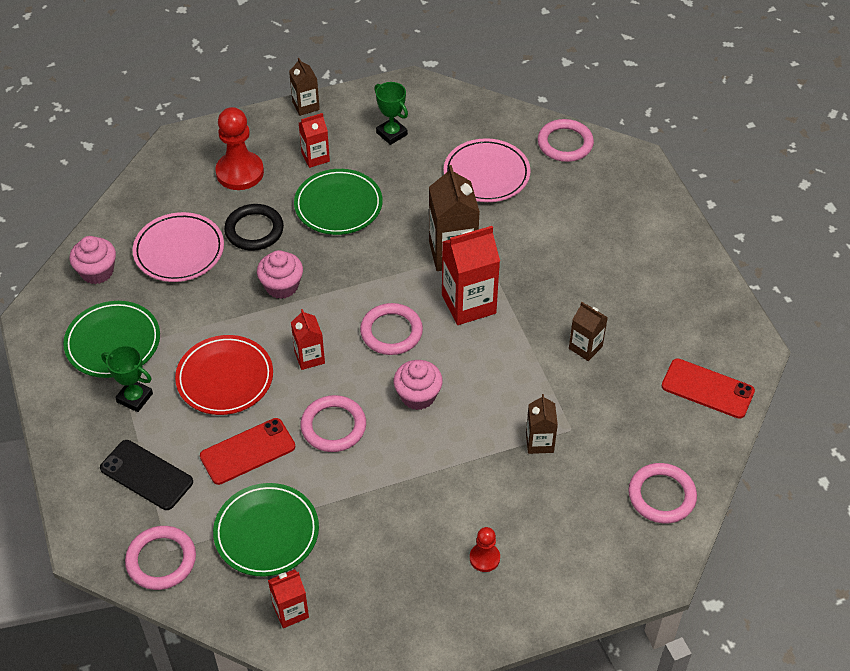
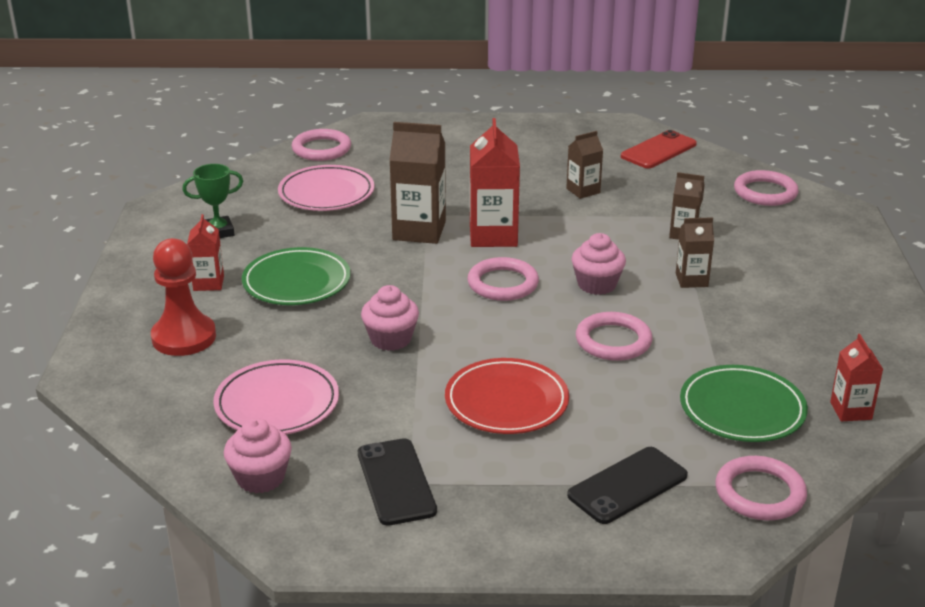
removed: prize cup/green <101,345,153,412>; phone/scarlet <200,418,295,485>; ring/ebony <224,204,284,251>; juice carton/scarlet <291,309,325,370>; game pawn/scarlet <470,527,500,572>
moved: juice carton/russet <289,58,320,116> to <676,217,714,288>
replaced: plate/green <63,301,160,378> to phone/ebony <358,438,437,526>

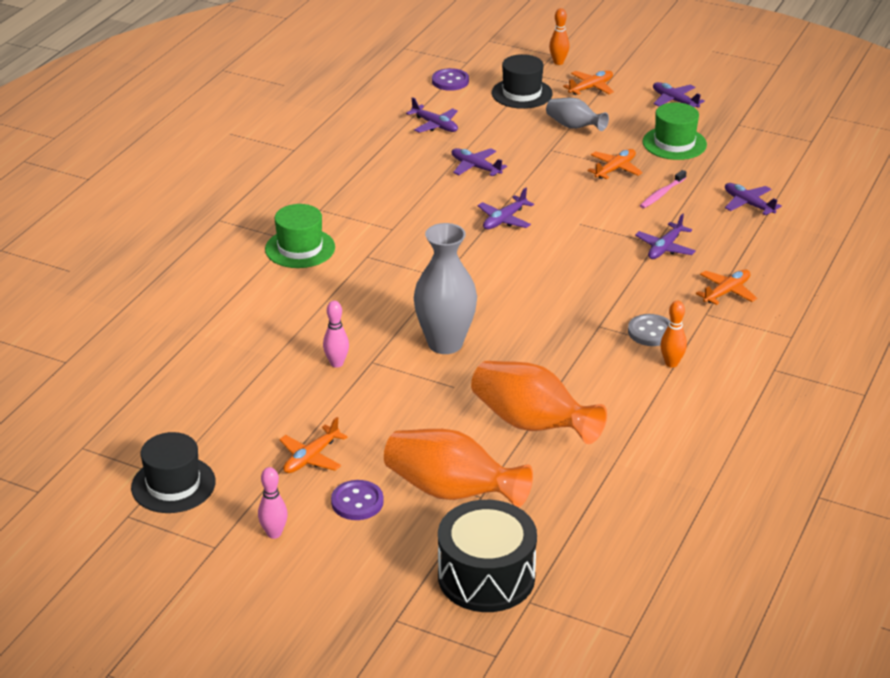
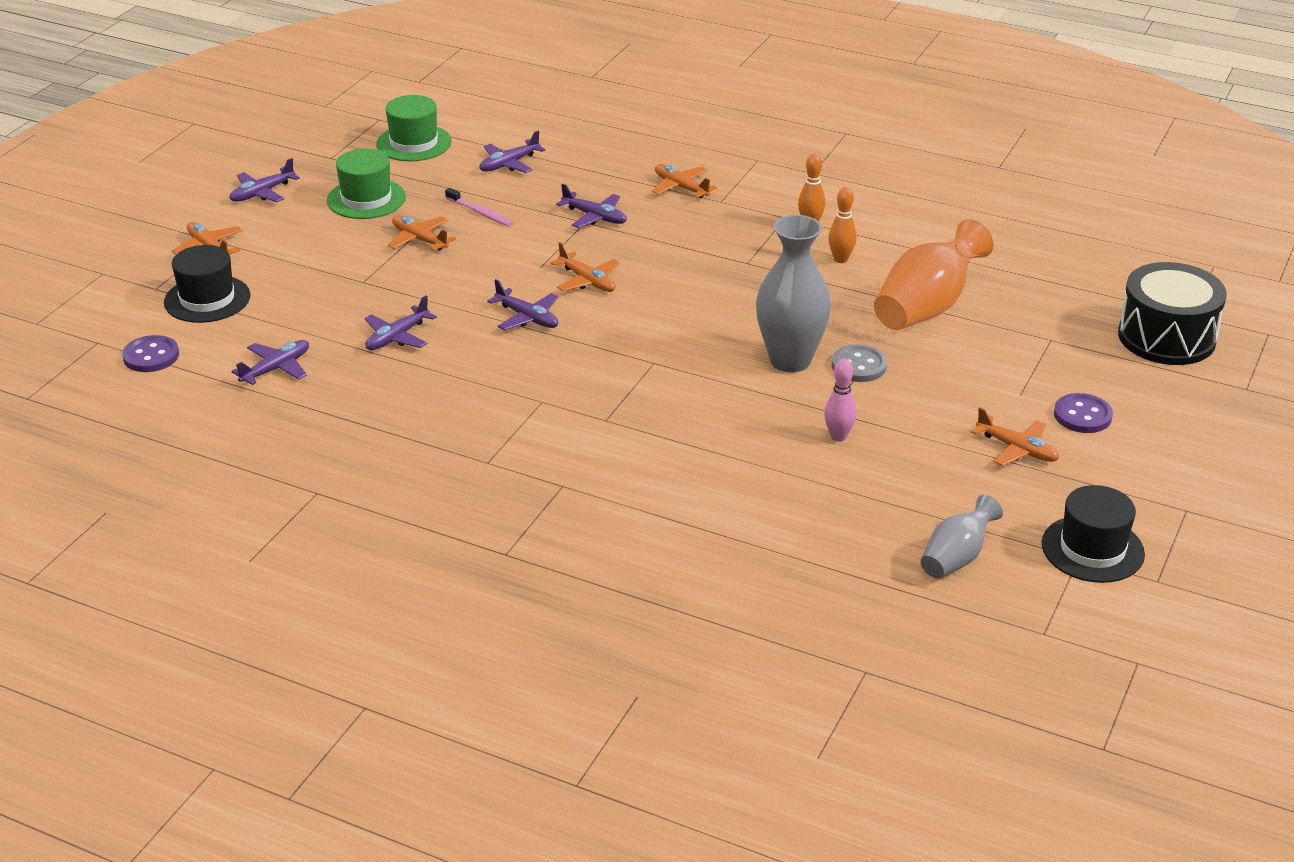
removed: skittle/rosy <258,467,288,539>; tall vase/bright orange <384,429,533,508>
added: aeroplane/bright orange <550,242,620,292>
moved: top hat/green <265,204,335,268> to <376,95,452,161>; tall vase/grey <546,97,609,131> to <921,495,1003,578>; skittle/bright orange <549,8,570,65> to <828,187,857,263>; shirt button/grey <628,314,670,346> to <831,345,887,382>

*What is being asked*:
Repeat all the records exactly, images excluded.

*Output for this task*:
removed: prize cup/green <101,345,153,412>; phone/scarlet <200,418,295,485>; ring/ebony <224,204,284,251>; juice carton/scarlet <291,309,325,370>; game pawn/scarlet <470,527,500,572>
moved: juice carton/russet <289,58,320,116> to <676,217,714,288>
replaced: plate/green <63,301,160,378> to phone/ebony <358,438,437,526>

removed: skittle/rosy <258,467,288,539>; tall vase/bright orange <384,429,533,508>
added: aeroplane/bright orange <550,242,620,292>
moved: top hat/green <265,204,335,268> to <376,95,452,161>; tall vase/grey <546,97,609,131> to <921,495,1003,578>; skittle/bright orange <549,8,570,65> to <828,187,857,263>; shirt button/grey <628,314,670,346> to <831,345,887,382>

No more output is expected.